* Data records
***

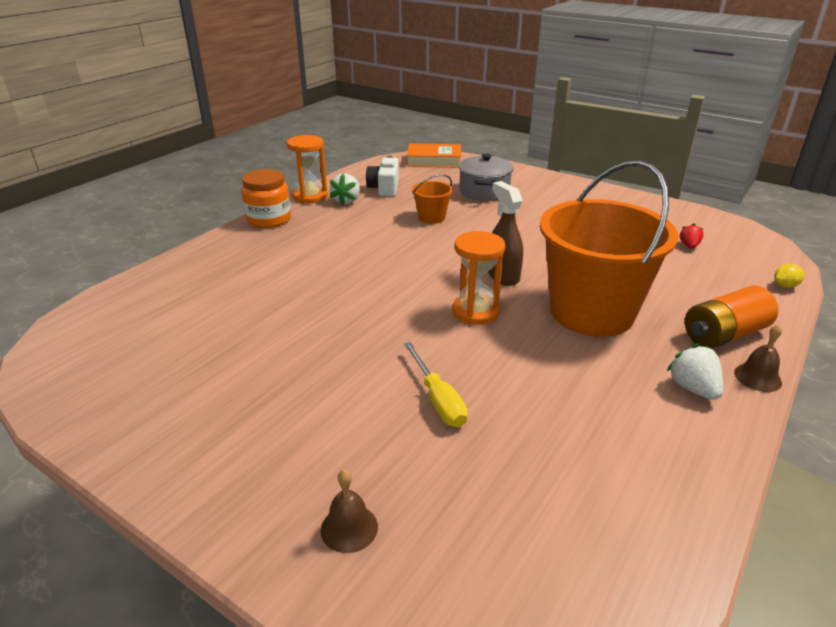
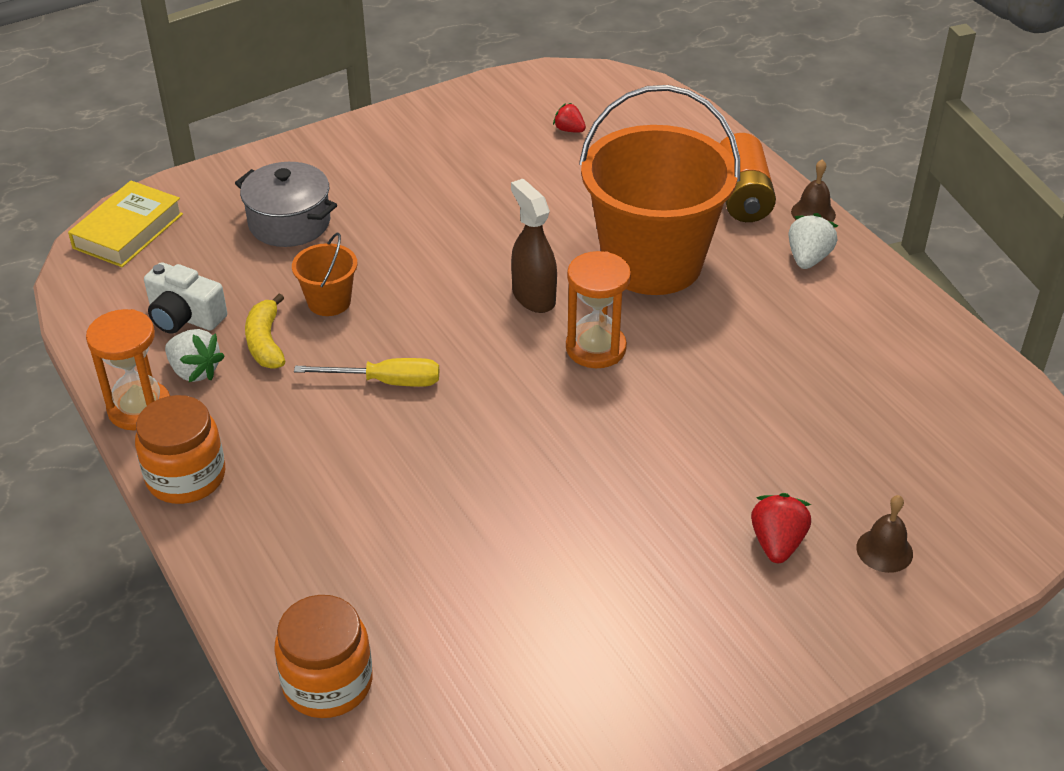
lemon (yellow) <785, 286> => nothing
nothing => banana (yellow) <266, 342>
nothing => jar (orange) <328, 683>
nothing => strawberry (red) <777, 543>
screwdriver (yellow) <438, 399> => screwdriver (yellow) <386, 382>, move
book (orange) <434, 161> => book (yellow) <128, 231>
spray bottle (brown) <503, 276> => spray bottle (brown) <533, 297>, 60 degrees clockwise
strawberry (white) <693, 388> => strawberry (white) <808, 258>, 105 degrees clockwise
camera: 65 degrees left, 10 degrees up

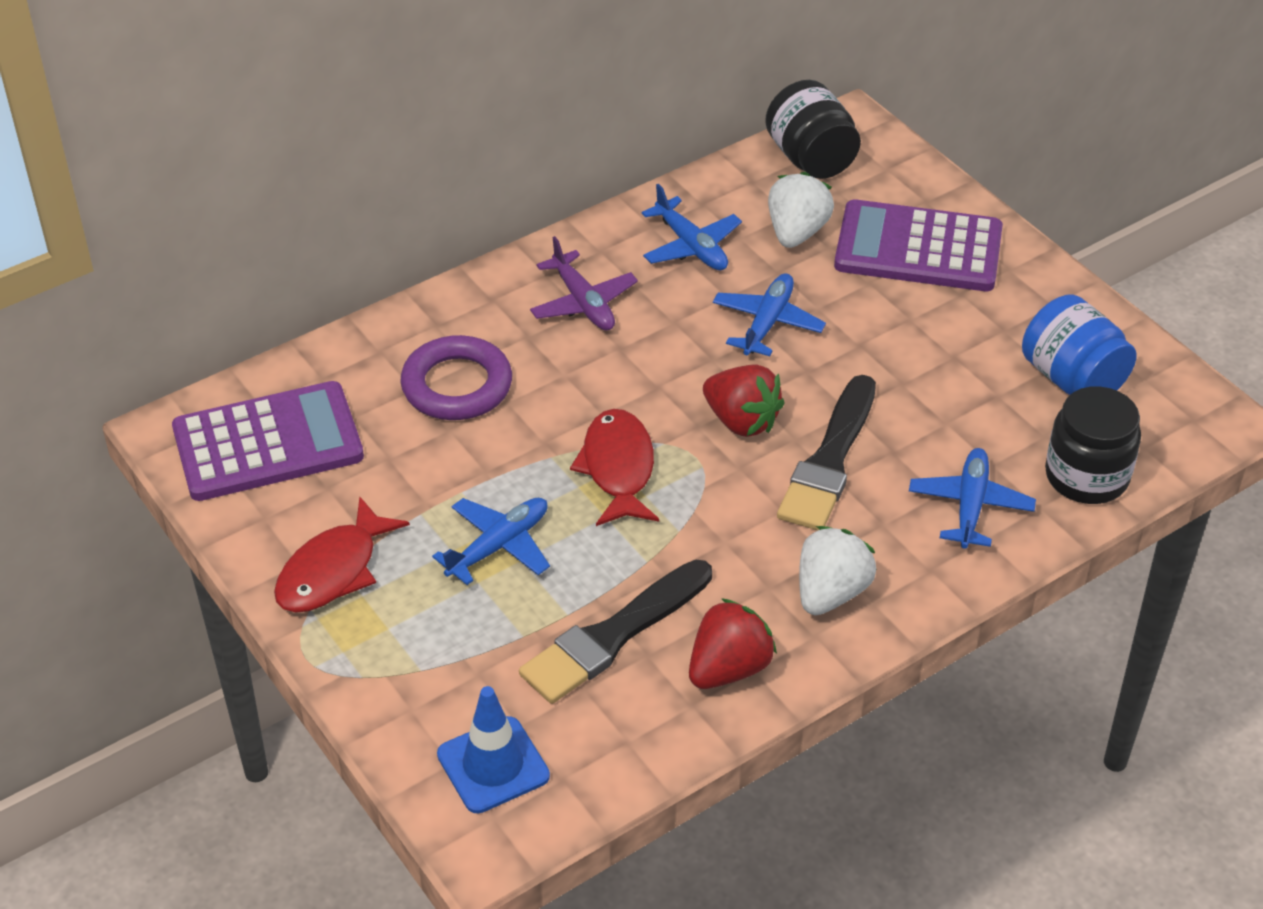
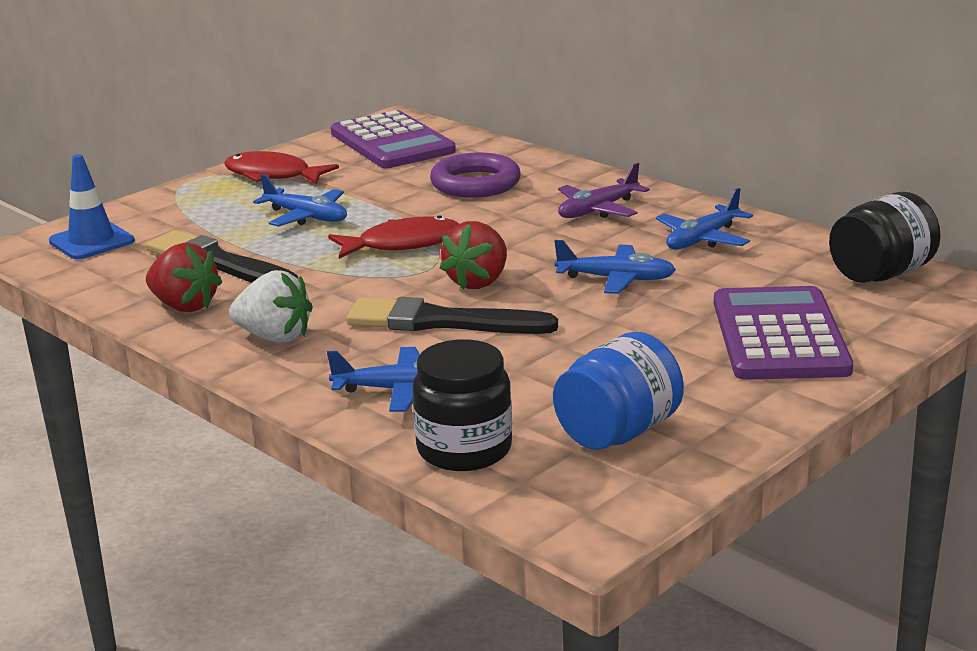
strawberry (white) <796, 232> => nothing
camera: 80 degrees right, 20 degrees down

***

* Problem
As listed above, the lines from the line with "nothing => jar (orange) <328, 683>" to the line with "strawberry (white) <693, 388>" are to be echoed exactly, with both ends included and nothing added.

* Solution below
nothing => jar (orange) <328, 683>
nothing => strawberry (red) <777, 543>
screwdriver (yellow) <438, 399> => screwdriver (yellow) <386, 382>, move
book (orange) <434, 161> => book (yellow) <128, 231>
spray bottle (brown) <503, 276> => spray bottle (brown) <533, 297>, 60 degrees clockwise
strawberry (white) <693, 388> => strawberry (white) <808, 258>, 105 degrees clockwise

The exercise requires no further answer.